* _EXERCISE DIRECTIONS_: Can you write out the whole listing exactly?

(Stored entries)
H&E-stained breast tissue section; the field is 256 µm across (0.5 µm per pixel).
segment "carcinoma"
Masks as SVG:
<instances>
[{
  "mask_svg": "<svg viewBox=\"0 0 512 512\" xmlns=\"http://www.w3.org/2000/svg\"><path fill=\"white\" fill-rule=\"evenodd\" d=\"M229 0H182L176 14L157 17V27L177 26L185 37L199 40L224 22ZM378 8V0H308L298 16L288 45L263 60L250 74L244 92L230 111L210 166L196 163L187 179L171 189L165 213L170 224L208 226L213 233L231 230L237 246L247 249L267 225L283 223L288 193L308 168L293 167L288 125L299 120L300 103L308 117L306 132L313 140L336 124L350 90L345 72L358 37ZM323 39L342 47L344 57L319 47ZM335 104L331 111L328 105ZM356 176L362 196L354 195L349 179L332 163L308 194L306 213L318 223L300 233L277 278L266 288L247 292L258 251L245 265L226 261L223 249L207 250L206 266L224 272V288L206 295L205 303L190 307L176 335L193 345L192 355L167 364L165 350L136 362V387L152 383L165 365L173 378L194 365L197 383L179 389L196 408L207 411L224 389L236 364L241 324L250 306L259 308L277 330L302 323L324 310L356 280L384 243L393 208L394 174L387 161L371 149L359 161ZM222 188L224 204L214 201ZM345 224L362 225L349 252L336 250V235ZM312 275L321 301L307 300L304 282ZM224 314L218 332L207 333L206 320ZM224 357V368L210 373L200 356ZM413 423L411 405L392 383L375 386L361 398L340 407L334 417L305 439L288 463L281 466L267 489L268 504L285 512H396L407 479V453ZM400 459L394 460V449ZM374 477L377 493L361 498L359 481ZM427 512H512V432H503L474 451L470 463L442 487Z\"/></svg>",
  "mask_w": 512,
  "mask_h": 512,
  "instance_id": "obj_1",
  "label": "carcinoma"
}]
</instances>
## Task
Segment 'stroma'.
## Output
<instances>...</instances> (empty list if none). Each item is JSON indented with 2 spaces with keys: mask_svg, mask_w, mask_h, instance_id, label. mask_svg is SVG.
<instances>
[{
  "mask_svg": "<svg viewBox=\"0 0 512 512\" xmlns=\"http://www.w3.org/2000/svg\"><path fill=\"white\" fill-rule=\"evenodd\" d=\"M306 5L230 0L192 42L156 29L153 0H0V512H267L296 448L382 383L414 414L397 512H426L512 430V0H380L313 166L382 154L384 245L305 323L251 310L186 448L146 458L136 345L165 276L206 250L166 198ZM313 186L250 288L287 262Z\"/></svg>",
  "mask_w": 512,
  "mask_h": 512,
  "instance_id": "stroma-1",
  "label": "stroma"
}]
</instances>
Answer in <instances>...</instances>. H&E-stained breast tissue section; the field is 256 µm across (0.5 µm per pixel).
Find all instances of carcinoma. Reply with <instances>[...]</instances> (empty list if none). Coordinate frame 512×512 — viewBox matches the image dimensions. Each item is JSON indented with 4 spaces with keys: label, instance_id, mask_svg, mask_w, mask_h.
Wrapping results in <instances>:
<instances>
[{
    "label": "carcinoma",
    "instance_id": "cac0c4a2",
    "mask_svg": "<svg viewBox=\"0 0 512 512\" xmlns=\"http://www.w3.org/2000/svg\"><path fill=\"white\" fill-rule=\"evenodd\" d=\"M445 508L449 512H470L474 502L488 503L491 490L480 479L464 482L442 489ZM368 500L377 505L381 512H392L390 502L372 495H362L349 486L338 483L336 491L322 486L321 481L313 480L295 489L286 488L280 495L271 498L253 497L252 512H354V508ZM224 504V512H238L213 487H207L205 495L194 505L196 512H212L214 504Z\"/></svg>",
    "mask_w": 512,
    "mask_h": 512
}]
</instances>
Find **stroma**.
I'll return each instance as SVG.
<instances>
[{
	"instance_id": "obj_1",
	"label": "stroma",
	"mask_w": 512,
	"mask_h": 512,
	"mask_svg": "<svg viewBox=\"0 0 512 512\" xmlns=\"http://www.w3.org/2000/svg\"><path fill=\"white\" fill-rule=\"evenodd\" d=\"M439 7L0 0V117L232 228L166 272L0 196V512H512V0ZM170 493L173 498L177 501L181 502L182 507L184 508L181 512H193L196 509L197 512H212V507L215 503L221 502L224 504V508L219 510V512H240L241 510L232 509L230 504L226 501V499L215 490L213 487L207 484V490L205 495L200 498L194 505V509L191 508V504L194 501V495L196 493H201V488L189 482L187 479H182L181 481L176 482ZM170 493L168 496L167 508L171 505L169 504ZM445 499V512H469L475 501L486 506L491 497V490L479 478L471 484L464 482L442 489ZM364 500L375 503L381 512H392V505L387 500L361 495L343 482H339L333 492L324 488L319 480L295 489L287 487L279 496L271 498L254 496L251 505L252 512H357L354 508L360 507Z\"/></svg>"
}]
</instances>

* _THE REPLY_:
H&E-stained breast tissue section; the field is 256 µm across (0.5 µm per pixel).
segment "carcinoma"
Masks as SVG:
<instances>
[{
  "mask_svg": "<svg viewBox=\"0 0 512 512\" xmlns=\"http://www.w3.org/2000/svg\"><path fill=\"white\" fill-rule=\"evenodd\" d=\"M229 0H182L176 14L157 17V27L177 26L185 37L199 40L224 22ZM378 8V0H308L298 16L288 45L263 60L250 74L244 92L230 111L210 166L196 163L187 179L171 189L165 213L170 224L208 226L213 233L231 230L237 246L247 249L267 225L283 223L288 193L308 168L293 167L288 125L299 120L300 103L308 117L306 132L313 140L336 124L350 90L345 72L358 37ZM323 39L342 47L344 57L319 47ZM335 104L331 111L328 105ZM356 176L362 196L354 195L349 179L332 163L308 194L306 213L318 223L300 233L277 278L266 288L247 292L258 251L245 265L226 261L223 249L207 250L206 266L224 272V288L206 295L205 303L190 307L176 335L193 345L192 355L167 364L165 350L136 362V387L152 383L165 365L173 378L194 365L197 383L179 389L196 408L207 411L224 389L236 364L241 324L250 306L259 308L277 330L302 323L324 310L356 280L384 243L393 208L394 174L387 161L371 149L359 161ZM222 188L224 204L214 201ZM345 224L362 225L349 252L336 250V235ZM312 275L321 301L307 300L304 282ZM224 314L218 332L207 333L206 320ZM224 357V368L210 373L200 356ZM413 423L411 405L392 383L375 386L361 398L340 407L334 417L305 439L288 463L281 466L267 489L268 504L285 512H396L407 479V453ZM400 459L394 460V449ZM374 477L377 493L361 498L359 481ZM427 512H512V432H503L474 451L470 463L442 487Z\"/></svg>",
  "mask_w": 512,
  "mask_h": 512,
  "instance_id": "obj_1",
  "label": "carcinoma"
}]
</instances>
## Task
Segment 'stroma'.
## Output
<instances>...</instances> (empty list if none). Each item is JSON indented with 2 spaces with keys: mask_svg, mask_w, mask_h, instance_id, label. mask_svg is SVG.
<instances>
[{
  "mask_svg": "<svg viewBox=\"0 0 512 512\" xmlns=\"http://www.w3.org/2000/svg\"><path fill=\"white\" fill-rule=\"evenodd\" d=\"M306 5L230 0L192 42L156 29L153 0H0V512H267L296 448L382 383L414 414L397 512H426L512 430V0H380L313 166L382 154L384 245L305 323L251 310L186 448L146 458L136 345L165 276L206 250L166 198ZM313 186L250 288L287 262Z\"/></svg>",
  "mask_w": 512,
  "mask_h": 512,
  "instance_id": "stroma-1",
  "label": "stroma"
}]
</instances>
Answer in <instances>...</instances>. H&E-stained breast tissue section; the field is 256 µm across (0.5 µm per pixel).
Find all instances of carcinoma. Reply with <instances>[...]</instances> (empty list if none). Coordinate frame 512×512 — viewBox matches the image dimensions. Each item is JSON indented with 4 spaces with keys: label, instance_id, mask_svg, mask_w, mask_h.
Wrapping results in <instances>:
<instances>
[{
    "label": "carcinoma",
    "instance_id": "cac0c4a2",
    "mask_svg": "<svg viewBox=\"0 0 512 512\" xmlns=\"http://www.w3.org/2000/svg\"><path fill=\"white\" fill-rule=\"evenodd\" d=\"M445 508L449 512H470L474 502L488 503L491 490L480 479L464 482L442 489ZM368 500L377 505L381 512H392L390 502L372 495H362L349 486L338 483L336 491L322 486L321 481L313 480L295 489L286 488L280 495L271 498L253 497L252 512H354V508ZM224 504V512H238L213 487H207L205 495L194 505L196 512H212L214 504Z\"/></svg>",
    "mask_w": 512,
    "mask_h": 512
}]
</instances>
Find **stroma**.
I'll return each instance as SVG.
<instances>
[{
	"instance_id": "obj_1",
	"label": "stroma",
	"mask_w": 512,
	"mask_h": 512,
	"mask_svg": "<svg viewBox=\"0 0 512 512\" xmlns=\"http://www.w3.org/2000/svg\"><path fill=\"white\" fill-rule=\"evenodd\" d=\"M439 7L0 0V117L232 228L166 272L0 196V512H512V0ZM170 493L173 498L177 501L181 502L182 507L184 508L181 512H193L196 509L197 512H212V507L215 503L221 502L224 504V508L219 510V512H240L241 510L232 509L230 504L226 501V499L215 490L213 487L207 484V490L205 495L200 498L194 505V509L191 508V504L194 501V495L196 493H201V488L189 482L187 479H182L181 481L176 482ZM170 493L168 496L167 508L171 505L169 504ZM445 499V512H469L475 501L486 506L491 497V490L479 478L471 484L464 482L442 489ZM364 500L375 503L381 512H392V505L387 500L361 495L343 482H339L333 492L324 488L319 480L295 489L287 487L279 496L271 498L254 496L251 505L252 512H357L354 508L360 507Z\"/></svg>"
}]
</instances>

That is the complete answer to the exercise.